*** Data extract ***
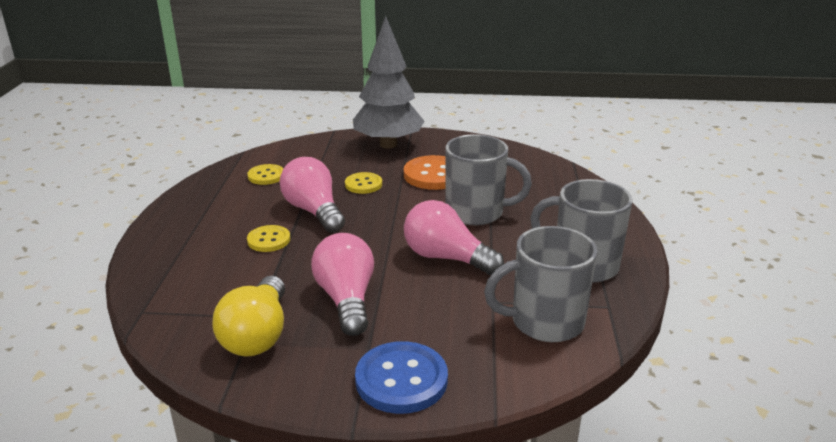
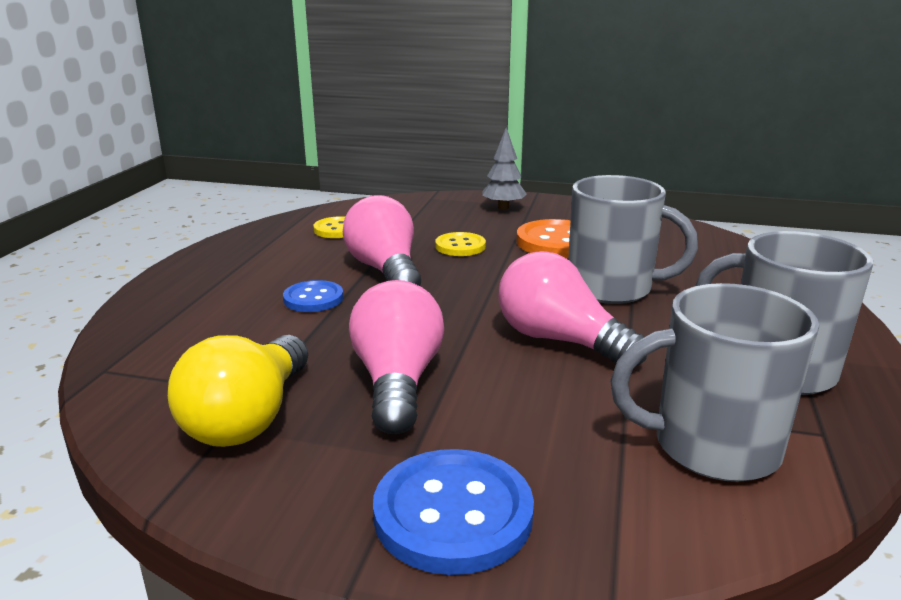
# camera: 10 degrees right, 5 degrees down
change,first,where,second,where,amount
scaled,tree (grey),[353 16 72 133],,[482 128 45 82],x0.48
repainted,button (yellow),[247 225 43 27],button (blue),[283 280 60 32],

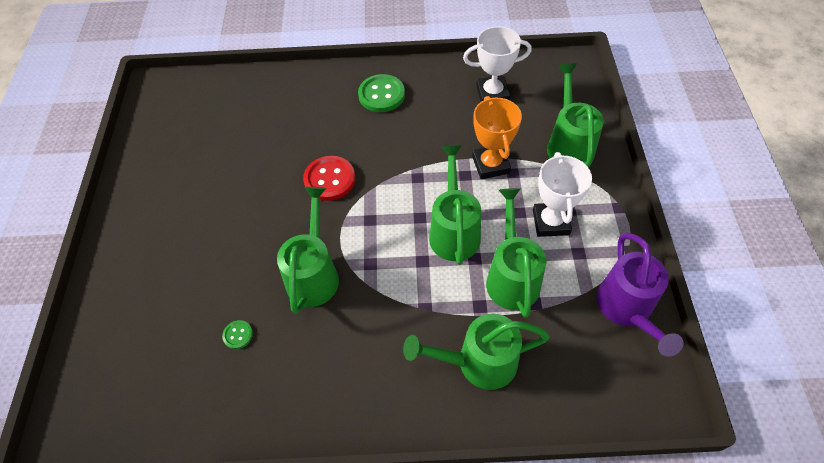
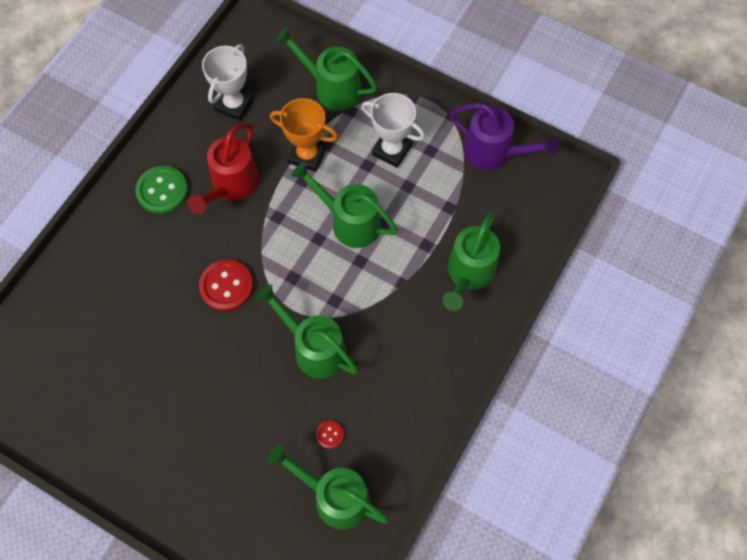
# camera: 60 degrees left, 10 degrees up
change,first,where,second,where,amount
shifted,watering can (green),[486 188 60 130],,[267 445 122 85],
repainted,button (green),[222 320 31 29],button (red),[316 421 28 28],
new,,,watering can (red),[187 123 73 91],

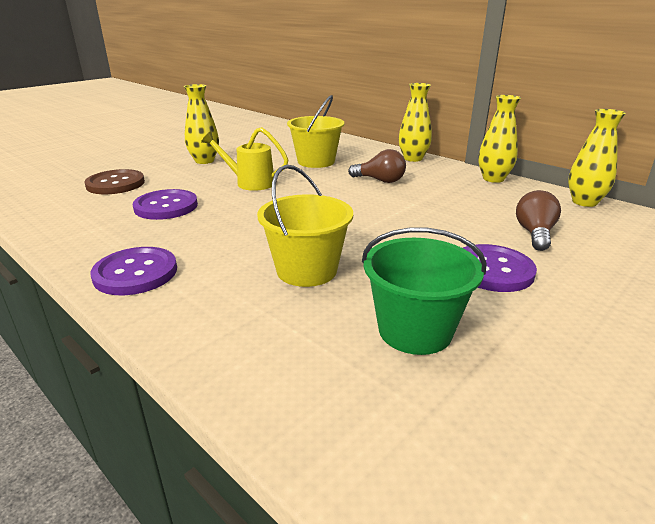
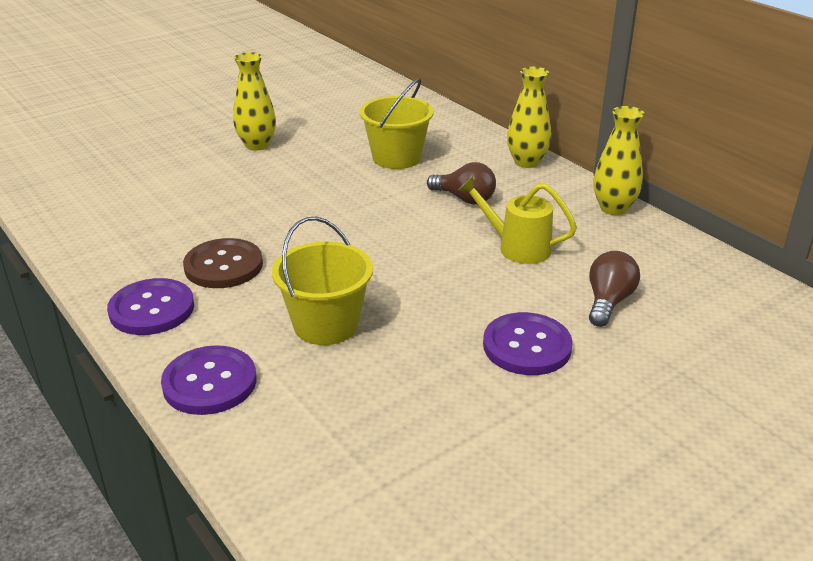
# camera: 10 degrees right, 5 degrees up
change,first,where,second,where,amount
gone,vase (yellow),[568 109 58 98],,,
shifted,watering can (yellow),[201 127 87 64],,[458 176 119 88],
shifted,button (brown),[84 169 61 25],,[183 238 80 50],
shifted,button (purple),[133 189 65 31],,[161 345 95 70],
gone,bucket (green),[362 228 125 127],,,

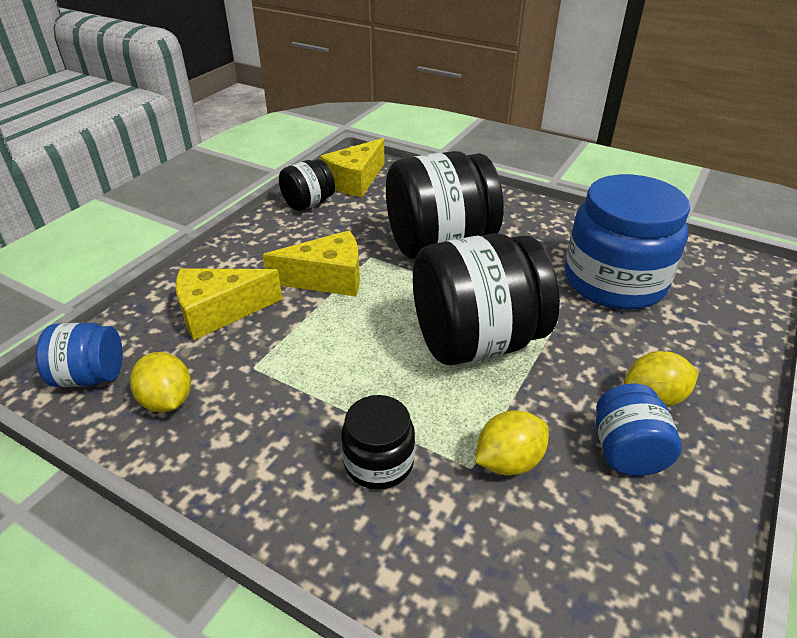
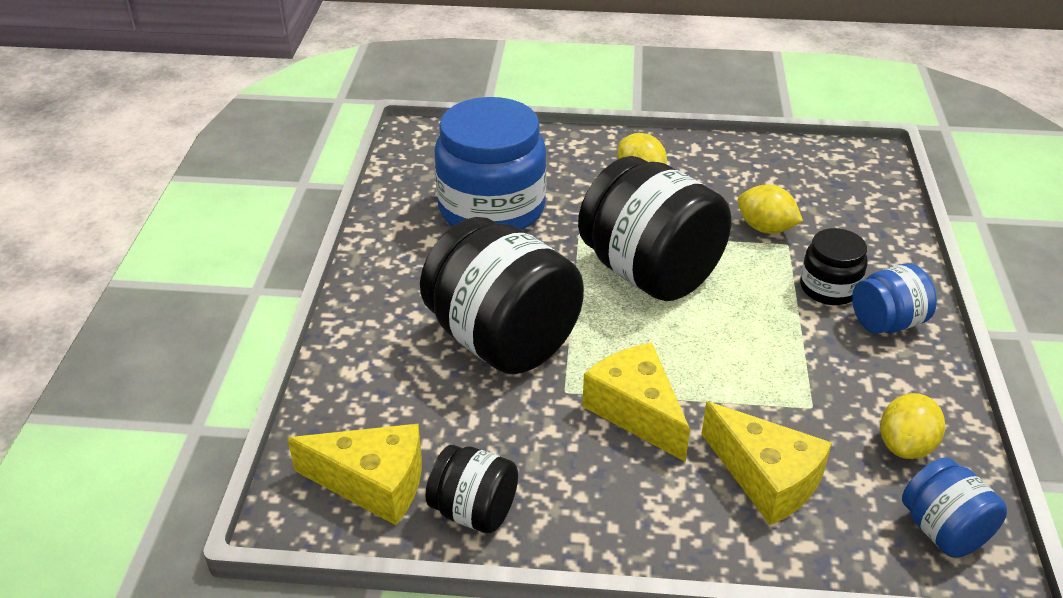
# camera: 115 degrees left, 0 degrees up
change,first,where,second,where,amount
shifted,jar (blue),[596 384 86 92],,[852 263 85 71],

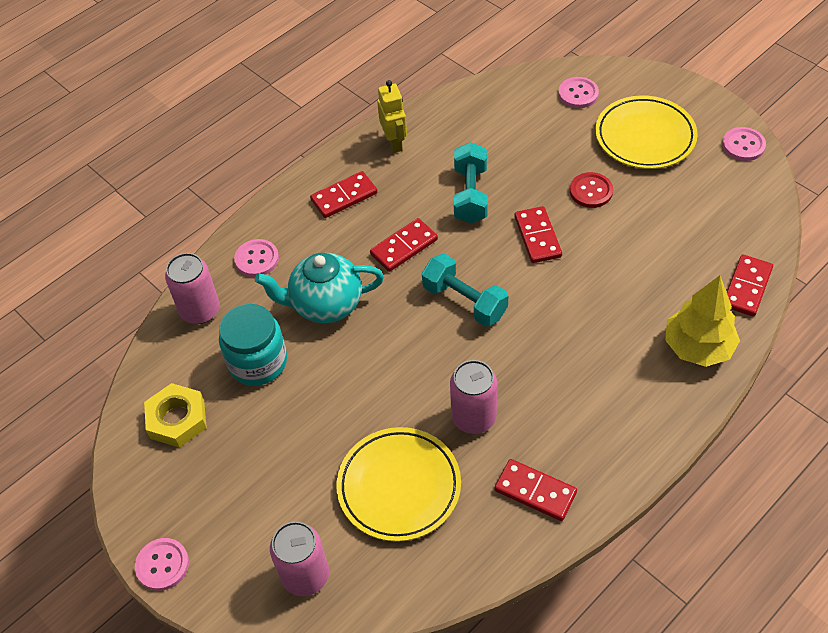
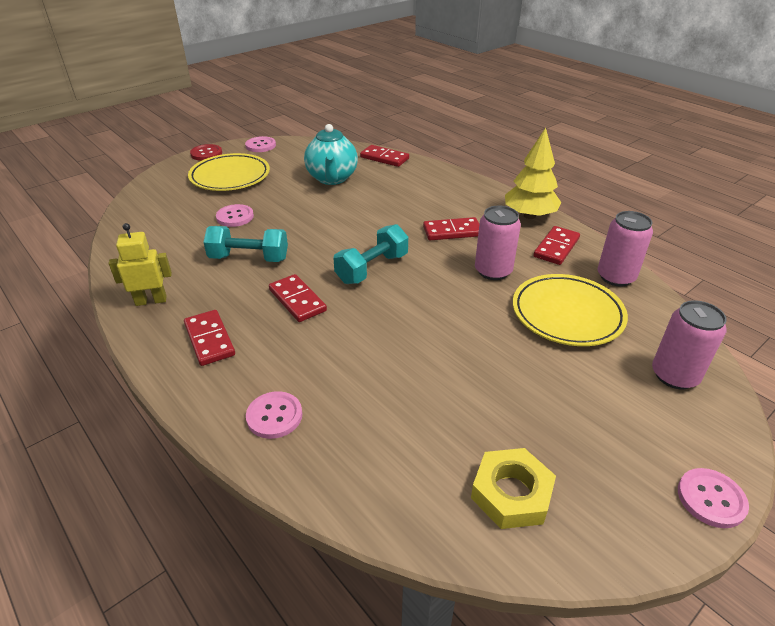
# camera: 90 degrees left, 15 degrees down
change,first,where,second,where,amount
shifted,button (pink),[558 77 41 31],,[216 204 38 23],
shifted,button (red),[570 172 43 36],,[190 144 32 17],
shifted,domino (red),[514 206 48 57],,[423 217 56 23],
shifted,can (pink),[165 253 55 71],,[598 211 55 75],
shifted,teapot (turquoise),[255 253 129 70],,[304 124 54 61],
shifted,tree (yellow),[665 275 75 92],,[505 127 56 92],
gone,jar (turquoise),[219 304 68 82],,,

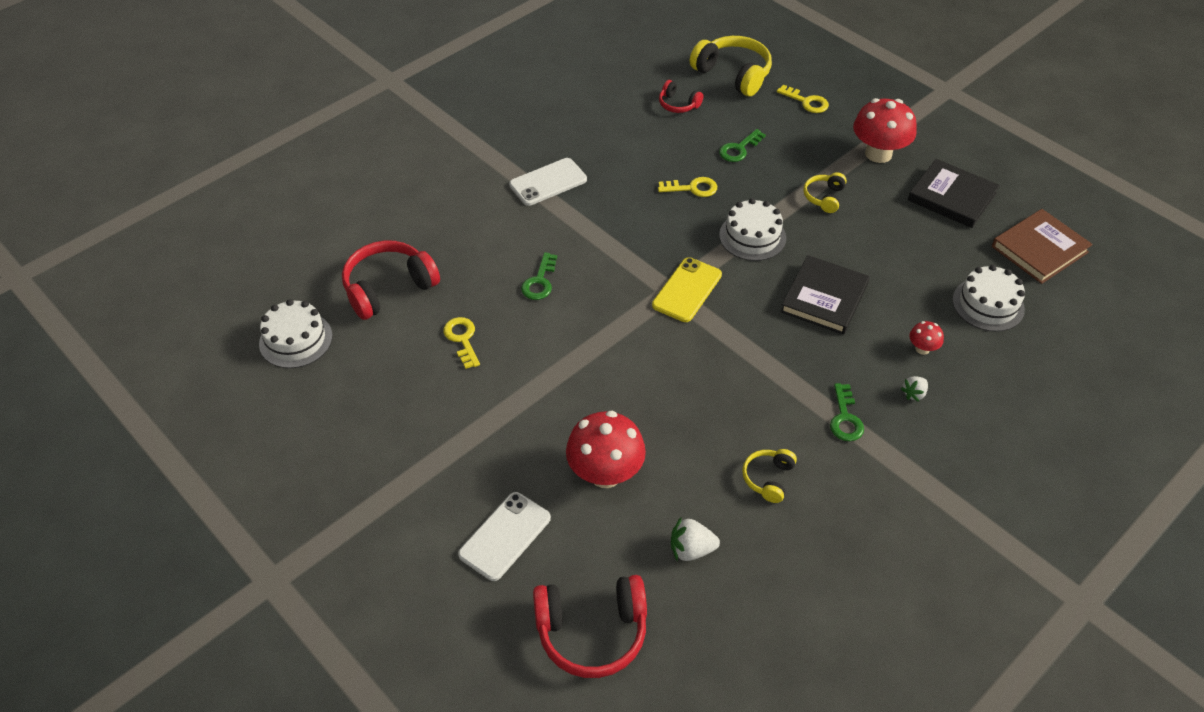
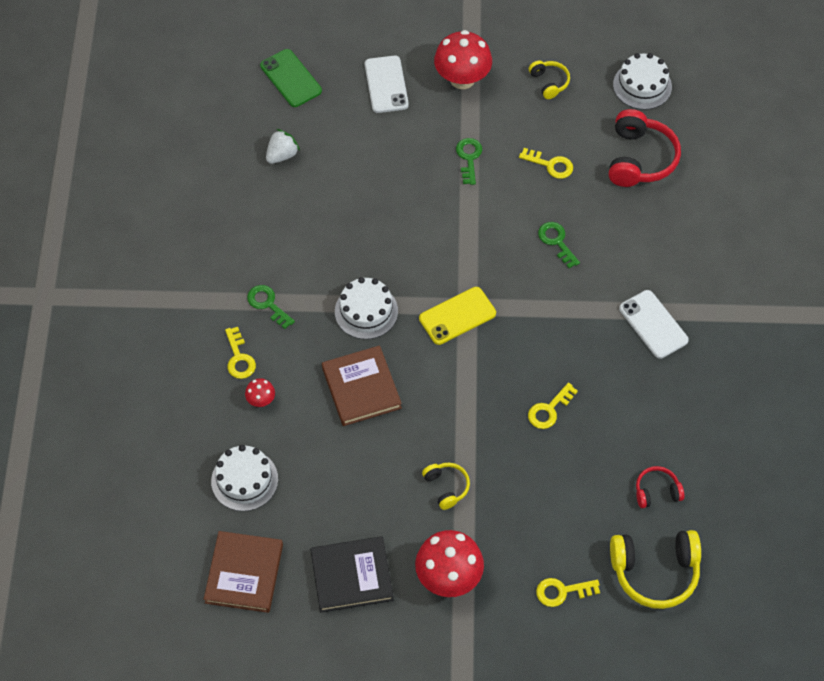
# camera: 135 degrees right, 10 degrees up
change,first,where,second,where,amount
shifted,key (green),[719 129 47 33],,[456 138 26 47],
rotated,phone (white),[509 158 78 48],,[619 290 70 69],45 degrees counterclockwise
shifted,cake (white),[719 198 67 63],,[335 277 63 62],
repainted,book (black),[780 255 90 80],book (brown),[322 345 80 81],
rotated,phone (yellow),[652 257 70 65],,[419 287 77 58],75 degrees clockwise
swapped,strawberry (white),[900 376 28 26],key (yellow),[225 327 31 52],
shifted,mushroom (red),[566 411 80 77],,[434 30 58 59],
shifted,headphones (yellow),[742 449 55 54],,[529 60 41 39],
swapped,headphones (red),[533 575 114 103],phone (green),[260 49 62 58],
***
_Task item_
Every line above is to be duplicated exactly; no picture should be carried over.

_Response area_
# camera: 10 degrees right, 5 degrees down
change,first,where,second,where,amount
scaled,tree (grey),[353 16 72 133],,[482 128 45 82],x0.48
repainted,button (yellow),[247 225 43 27],button (blue),[283 280 60 32],

# camera: 60 degrees left, 10 degrees up
change,first,where,second,where,amount
shifted,watering can (green),[486 188 60 130],,[267 445 122 85],
repainted,button (green),[222 320 31 29],button (red),[316 421 28 28],
new,,,watering can (red),[187 123 73 91],

# camera: 10 degrees right, 5 degrees up
change,first,where,second,where,amount
gone,vase (yellow),[568 109 58 98],,,
shifted,watering can (yellow),[201 127 87 64],,[458 176 119 88],
shifted,button (brown),[84 169 61 25],,[183 238 80 50],
shifted,button (purple),[133 189 65 31],,[161 345 95 70],
gone,bucket (green),[362 228 125 127],,,

# camera: 115 degrees left, 0 degrees up
change,first,where,second,where,amount
shifted,jar (blue),[596 384 86 92],,[852 263 85 71],

# camera: 90 degrees left, 15 degrees down
change,first,where,second,where,amount
shifted,button (pink),[558 77 41 31],,[216 204 38 23],
shifted,button (red),[570 172 43 36],,[190 144 32 17],
shifted,domino (red),[514 206 48 57],,[423 217 56 23],
shifted,can (pink),[165 253 55 71],,[598 211 55 75],
shifted,teapot (turquoise),[255 253 129 70],,[304 124 54 61],
shifted,tree (yellow),[665 275 75 92],,[505 127 56 92],
gone,jar (turquoise),[219 304 68 82],,,

# camera: 135 degrees right, 10 degrees up
change,first,where,second,where,amount
shifted,key (green),[719 129 47 33],,[456 138 26 47],
rotated,phone (white),[509 158 78 48],,[619 290 70 69],45 degrees counterclockwise
shifted,cake (white),[719 198 67 63],,[335 277 63 62],
repainted,book (black),[780 255 90 80],book (brown),[322 345 80 81],
rotated,phone (yellow),[652 257 70 65],,[419 287 77 58],75 degrees clockwise
swapped,strawberry (white),[900 376 28 26],key (yellow),[225 327 31 52],
shifted,mushroom (red),[566 411 80 77],,[434 30 58 59],
shifted,headphones (yellow),[742 449 55 54],,[529 60 41 39],
swapped,headphones (red),[533 575 114 103],phone (green),[260 49 62 58],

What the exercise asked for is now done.